- Opening Delimiter -

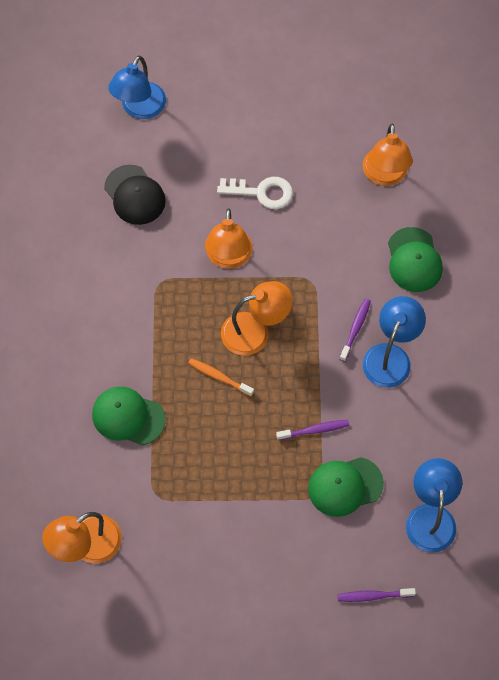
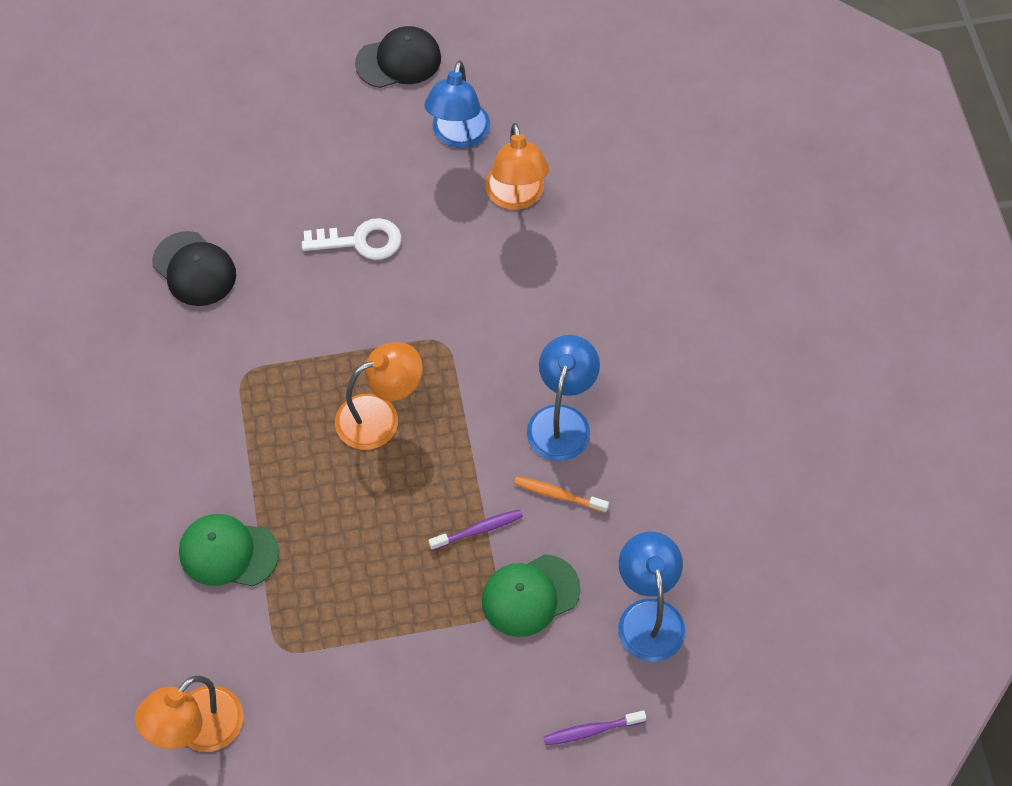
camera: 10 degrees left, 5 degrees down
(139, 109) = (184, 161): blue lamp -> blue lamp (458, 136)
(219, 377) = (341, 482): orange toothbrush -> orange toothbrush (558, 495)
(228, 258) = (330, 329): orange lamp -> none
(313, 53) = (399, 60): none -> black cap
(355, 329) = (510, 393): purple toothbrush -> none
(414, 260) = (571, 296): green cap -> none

- Closing Delimiter -
- Opening Delimiter -

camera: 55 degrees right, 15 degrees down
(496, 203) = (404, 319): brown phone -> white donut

- Closing Delimiter -

For the lines above, output exactly those from the line containing "(219, 377) = (341, 482): orange" through the line containing "(414, 260) = (571, 296): green cap -> none", and skip the others.

- RESPONSE:
(219, 377) = (341, 482): orange toothbrush -> orange toothbrush (558, 495)
(228, 258) = (330, 329): orange lamp -> none
(313, 53) = (399, 60): none -> black cap
(355, 329) = (510, 393): purple toothbrush -> none
(414, 260) = (571, 296): green cap -> none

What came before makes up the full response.